(Dataset entries)
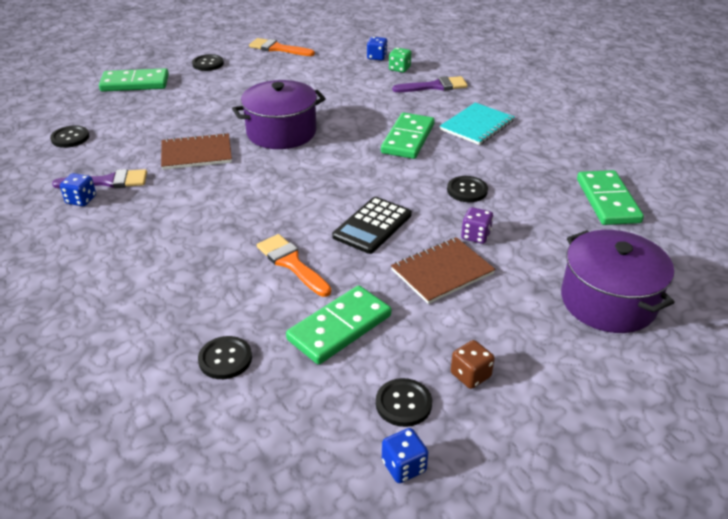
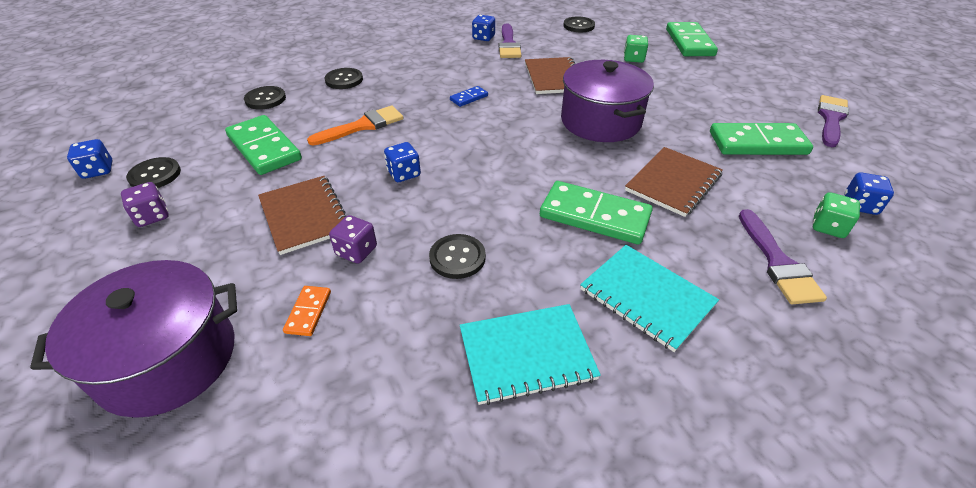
camera: 95 degrees right, 5 degrees up
black button [192,54,224,71] -> black button moved to [325,68,363,89]
orange brush [249,38,315,56] -> purple brush [818,95,849,147]
black calculator [332,197,412,254] -> blue dice [384,142,421,182]
brown dice [451,340,495,389] -> purple dice [121,182,169,227]
green domino [577,170,644,225] -> green domino moved to [710,123,813,155]
none -> orange domino [283,286,331,336]
none -> blue domino [450,86,488,107]
none -> turquoise notebook [460,304,601,405]
none -> green dice [624,35,648,63]
none -> brown notebook [625,147,723,217]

→ **WHAT YOU ARE ASKED TO DO**
Give only the number of lines in the records that contain the string "dice".

→ **TASK RESULT**
3